* START Entries shown *

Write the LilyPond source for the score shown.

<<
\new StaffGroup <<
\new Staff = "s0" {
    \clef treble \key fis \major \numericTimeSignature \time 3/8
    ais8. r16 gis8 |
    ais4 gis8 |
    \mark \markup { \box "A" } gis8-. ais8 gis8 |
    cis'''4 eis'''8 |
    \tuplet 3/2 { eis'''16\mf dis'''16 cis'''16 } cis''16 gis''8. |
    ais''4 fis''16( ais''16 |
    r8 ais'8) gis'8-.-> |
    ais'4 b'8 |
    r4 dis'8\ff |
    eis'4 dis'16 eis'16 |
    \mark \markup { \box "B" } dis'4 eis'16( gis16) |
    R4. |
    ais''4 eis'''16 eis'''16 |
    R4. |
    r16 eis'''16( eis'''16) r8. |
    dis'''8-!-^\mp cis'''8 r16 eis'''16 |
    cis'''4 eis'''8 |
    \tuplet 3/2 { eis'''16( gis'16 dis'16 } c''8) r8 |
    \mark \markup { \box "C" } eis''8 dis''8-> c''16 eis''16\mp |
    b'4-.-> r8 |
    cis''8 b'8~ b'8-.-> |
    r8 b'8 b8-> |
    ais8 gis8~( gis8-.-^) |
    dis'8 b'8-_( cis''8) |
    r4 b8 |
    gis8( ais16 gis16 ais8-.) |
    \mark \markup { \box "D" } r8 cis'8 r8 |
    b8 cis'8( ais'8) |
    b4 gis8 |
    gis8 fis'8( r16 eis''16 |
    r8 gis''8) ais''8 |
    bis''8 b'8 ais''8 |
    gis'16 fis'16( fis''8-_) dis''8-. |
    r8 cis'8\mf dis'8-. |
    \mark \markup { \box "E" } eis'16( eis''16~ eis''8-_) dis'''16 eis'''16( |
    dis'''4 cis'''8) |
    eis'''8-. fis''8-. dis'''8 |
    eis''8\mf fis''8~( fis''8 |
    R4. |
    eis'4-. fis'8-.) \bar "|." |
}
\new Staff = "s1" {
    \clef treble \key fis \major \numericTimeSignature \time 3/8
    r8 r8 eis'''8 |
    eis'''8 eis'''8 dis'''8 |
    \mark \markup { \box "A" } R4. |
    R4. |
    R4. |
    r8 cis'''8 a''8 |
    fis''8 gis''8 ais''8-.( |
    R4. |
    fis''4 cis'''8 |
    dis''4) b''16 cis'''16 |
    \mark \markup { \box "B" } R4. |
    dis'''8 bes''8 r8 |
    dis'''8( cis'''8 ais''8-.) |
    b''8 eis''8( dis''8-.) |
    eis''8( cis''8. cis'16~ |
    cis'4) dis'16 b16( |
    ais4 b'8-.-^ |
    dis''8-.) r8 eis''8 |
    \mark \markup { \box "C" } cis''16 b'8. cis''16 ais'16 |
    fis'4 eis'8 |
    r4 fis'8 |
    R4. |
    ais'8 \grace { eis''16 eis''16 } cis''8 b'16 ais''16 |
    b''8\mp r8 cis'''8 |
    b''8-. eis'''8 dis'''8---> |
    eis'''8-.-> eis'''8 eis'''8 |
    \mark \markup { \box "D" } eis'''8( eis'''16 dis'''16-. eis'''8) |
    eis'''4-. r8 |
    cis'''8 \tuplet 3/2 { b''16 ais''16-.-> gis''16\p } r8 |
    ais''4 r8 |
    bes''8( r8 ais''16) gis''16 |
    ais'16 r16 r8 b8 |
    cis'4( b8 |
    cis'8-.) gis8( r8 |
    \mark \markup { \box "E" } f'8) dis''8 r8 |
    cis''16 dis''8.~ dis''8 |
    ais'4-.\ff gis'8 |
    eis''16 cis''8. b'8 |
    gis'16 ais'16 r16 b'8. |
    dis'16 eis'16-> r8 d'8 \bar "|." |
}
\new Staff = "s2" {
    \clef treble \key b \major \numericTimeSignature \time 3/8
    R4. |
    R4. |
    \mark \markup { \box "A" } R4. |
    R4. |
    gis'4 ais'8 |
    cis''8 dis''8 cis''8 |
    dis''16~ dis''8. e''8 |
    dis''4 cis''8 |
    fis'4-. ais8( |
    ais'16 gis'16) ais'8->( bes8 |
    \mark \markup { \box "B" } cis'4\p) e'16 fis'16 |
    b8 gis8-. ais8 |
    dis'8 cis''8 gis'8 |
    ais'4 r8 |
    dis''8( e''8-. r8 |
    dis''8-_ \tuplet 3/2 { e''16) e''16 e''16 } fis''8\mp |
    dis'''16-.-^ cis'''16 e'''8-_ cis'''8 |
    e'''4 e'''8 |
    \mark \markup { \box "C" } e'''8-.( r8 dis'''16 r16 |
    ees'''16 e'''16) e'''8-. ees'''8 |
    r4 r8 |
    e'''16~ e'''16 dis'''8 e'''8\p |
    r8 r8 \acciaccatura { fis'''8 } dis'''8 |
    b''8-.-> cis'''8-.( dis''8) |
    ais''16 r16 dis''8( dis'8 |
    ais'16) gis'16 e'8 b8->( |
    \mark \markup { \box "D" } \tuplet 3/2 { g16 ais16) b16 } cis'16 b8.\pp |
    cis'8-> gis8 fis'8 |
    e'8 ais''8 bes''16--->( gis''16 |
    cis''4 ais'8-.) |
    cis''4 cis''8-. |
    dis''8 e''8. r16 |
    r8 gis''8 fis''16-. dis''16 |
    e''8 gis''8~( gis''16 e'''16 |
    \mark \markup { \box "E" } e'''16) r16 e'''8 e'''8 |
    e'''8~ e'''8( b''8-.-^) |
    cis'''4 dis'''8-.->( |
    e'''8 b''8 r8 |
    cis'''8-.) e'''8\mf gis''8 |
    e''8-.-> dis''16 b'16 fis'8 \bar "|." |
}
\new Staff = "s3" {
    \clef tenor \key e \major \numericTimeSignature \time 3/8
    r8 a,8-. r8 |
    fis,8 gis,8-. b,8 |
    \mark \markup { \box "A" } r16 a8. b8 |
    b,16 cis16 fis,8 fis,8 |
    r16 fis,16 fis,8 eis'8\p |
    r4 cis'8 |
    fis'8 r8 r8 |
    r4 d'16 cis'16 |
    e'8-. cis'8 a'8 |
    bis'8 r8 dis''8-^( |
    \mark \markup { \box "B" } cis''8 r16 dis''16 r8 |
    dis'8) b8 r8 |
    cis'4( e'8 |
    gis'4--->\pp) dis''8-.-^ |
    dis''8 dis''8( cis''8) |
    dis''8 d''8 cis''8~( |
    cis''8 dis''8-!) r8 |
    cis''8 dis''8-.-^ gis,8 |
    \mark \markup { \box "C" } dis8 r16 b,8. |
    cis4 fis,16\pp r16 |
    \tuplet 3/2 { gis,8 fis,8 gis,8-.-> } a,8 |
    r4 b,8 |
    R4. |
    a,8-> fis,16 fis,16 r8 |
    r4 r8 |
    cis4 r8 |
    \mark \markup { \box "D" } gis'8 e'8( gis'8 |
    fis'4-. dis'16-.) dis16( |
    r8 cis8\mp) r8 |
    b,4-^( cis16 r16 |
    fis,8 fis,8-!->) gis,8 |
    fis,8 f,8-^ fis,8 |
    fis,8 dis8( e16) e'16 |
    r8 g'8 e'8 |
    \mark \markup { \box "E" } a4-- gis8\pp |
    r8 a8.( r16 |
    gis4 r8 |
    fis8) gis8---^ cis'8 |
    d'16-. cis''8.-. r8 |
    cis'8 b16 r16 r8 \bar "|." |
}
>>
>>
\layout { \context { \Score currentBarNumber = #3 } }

* END Entries shown *

Count the lines in the material above that contain the string "numericTimeSignature", and reply with the number alone.

4